» **Brief**
Please return all lines from the records below that include the string "none".

[Opening Input records section]

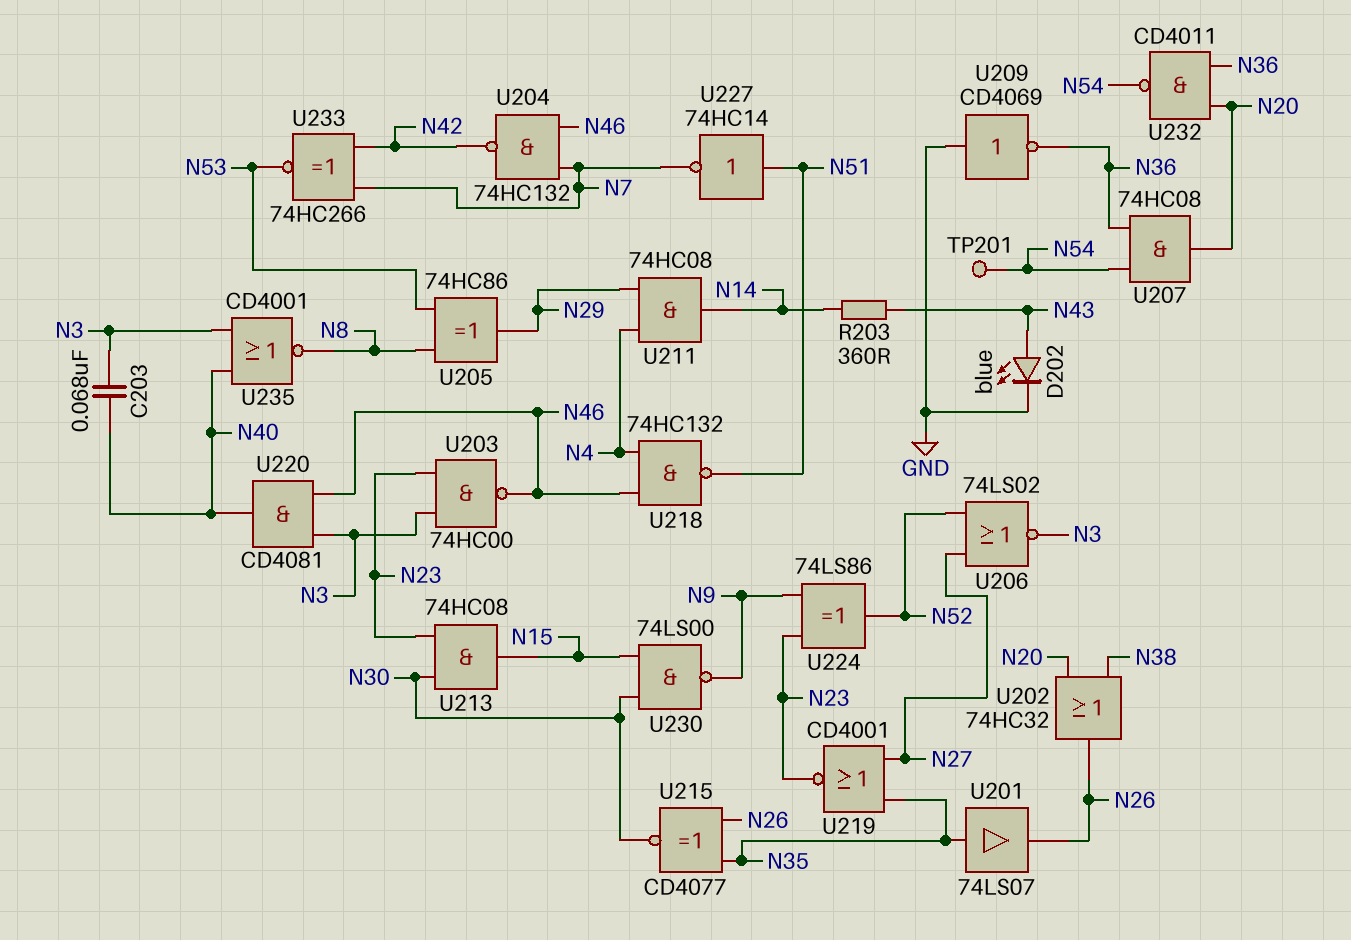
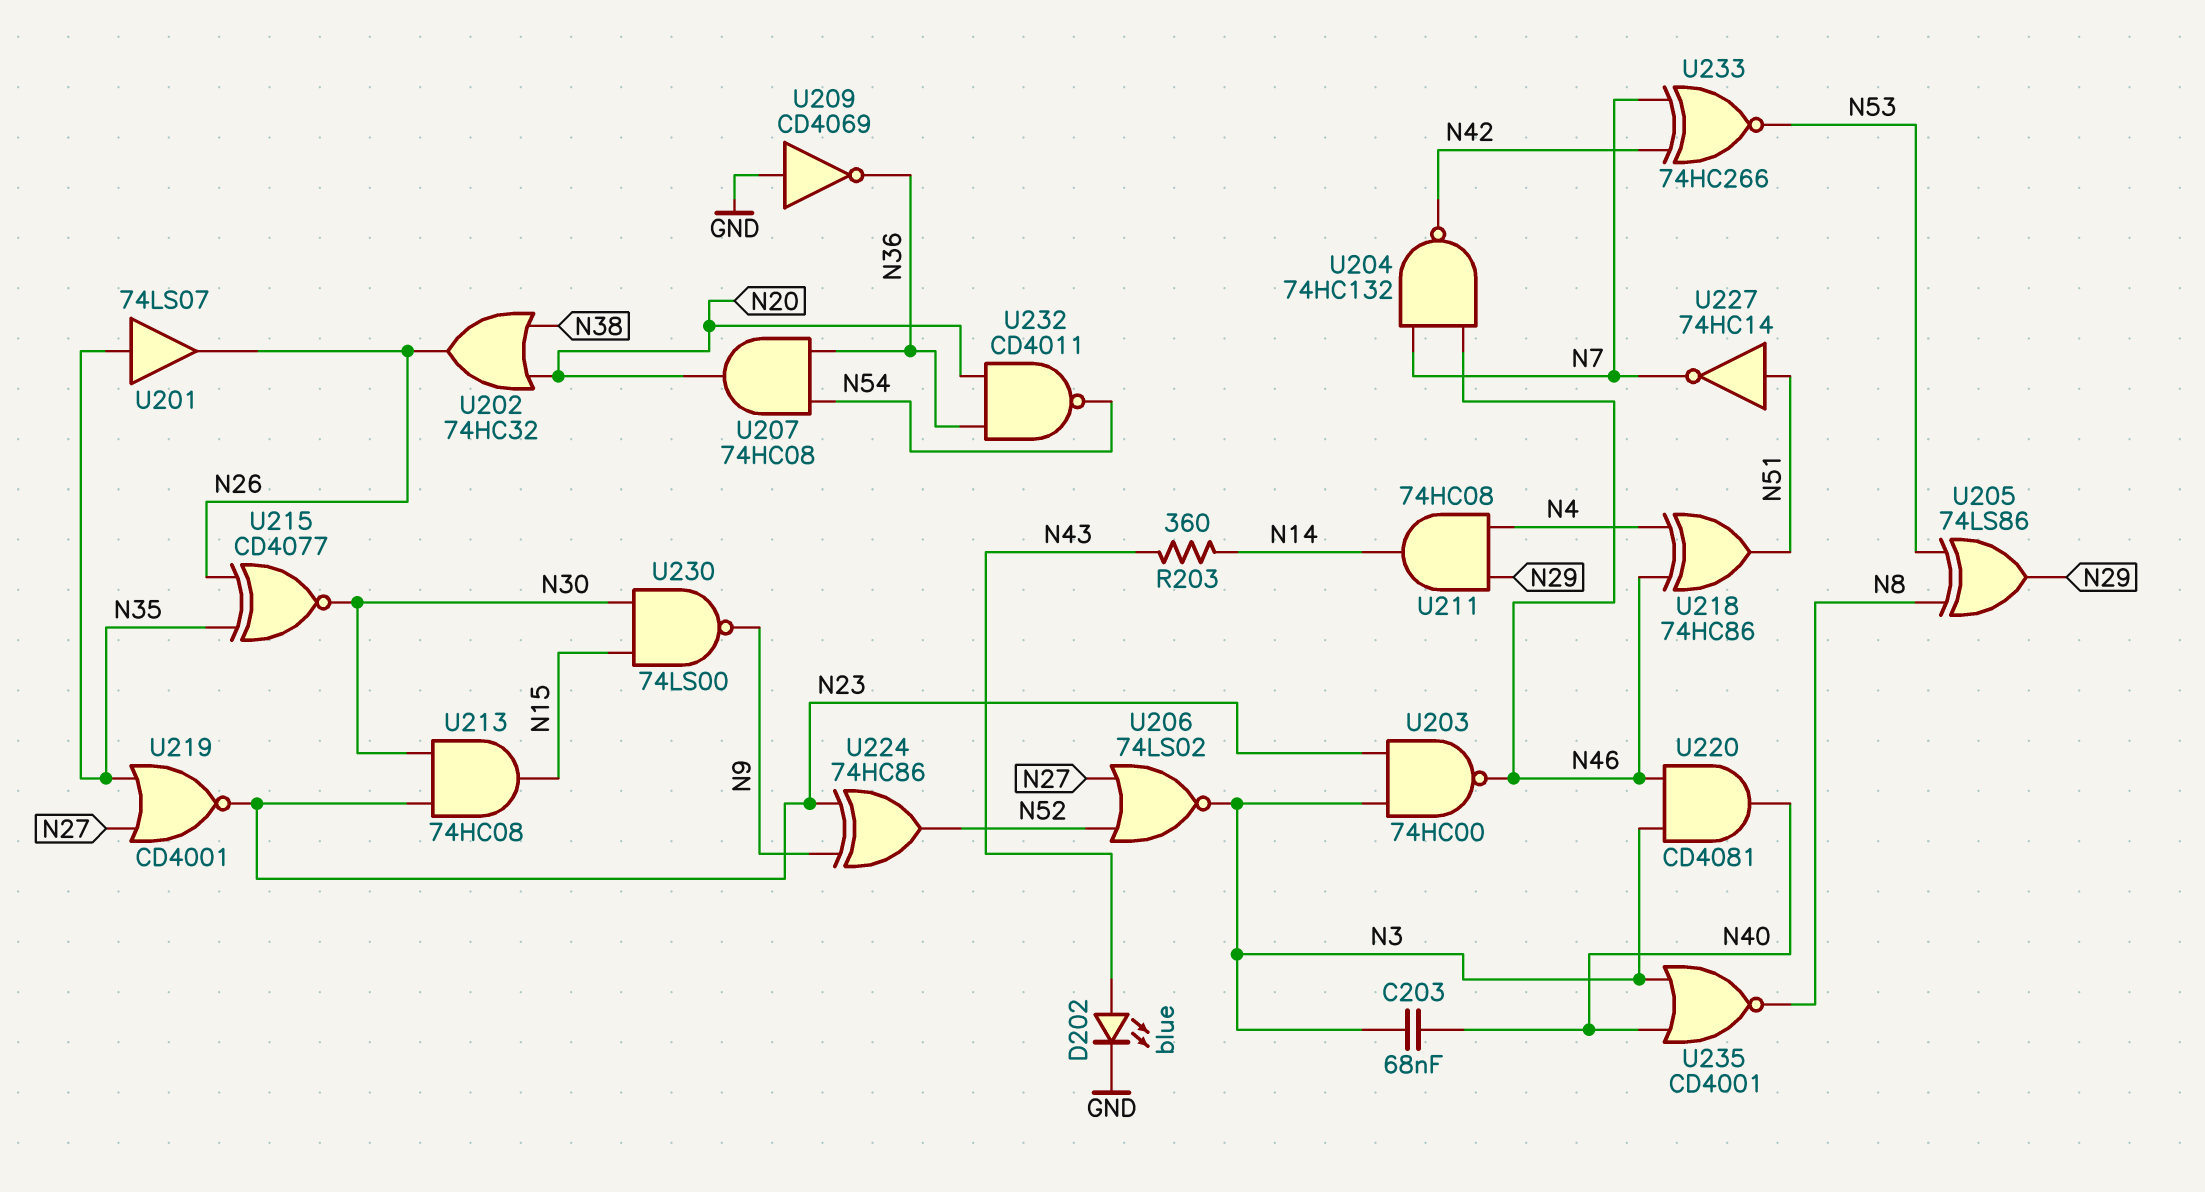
TP201: test point (N54) -> none
U205: XOR 74HC86 (in N8, in N53, out N29) -> XOR 74LS86 (in N8, in N53, out N29)
U218: NAND 74HC132 (in N4, in N46, out N51) -> XOR 74HC86 (in N4, in N46, out N51)
U224: XOR 74LS86 (in N9, in N23, out N52) -> XOR 74HC86 (in N9, in N23, out N52)

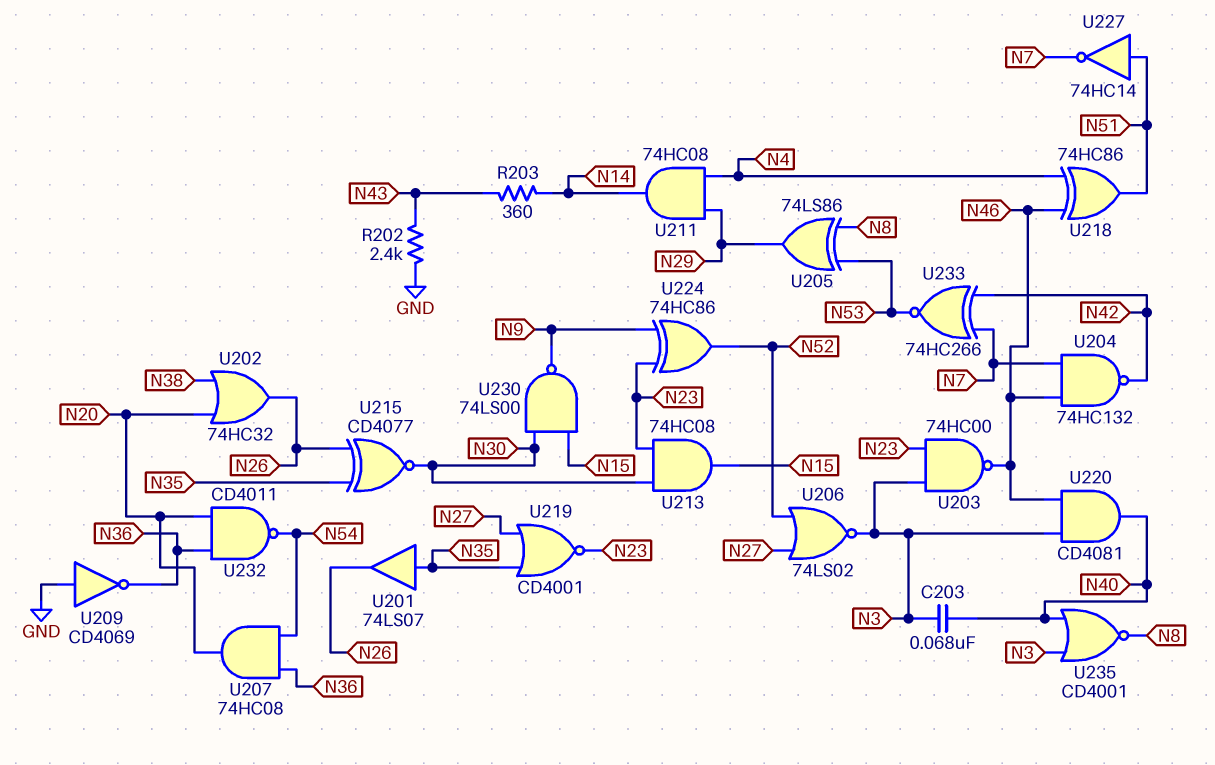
D202: LED blue (A N43, K GND) -> none
R202: none -> 2.4k (GND, N43)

[Closing Input records section]

» **Response below**
TP201: test point (N54) -> none
D202: LED blue (A N43, K GND) -> none
R202: none -> 2.4k (GND, N43)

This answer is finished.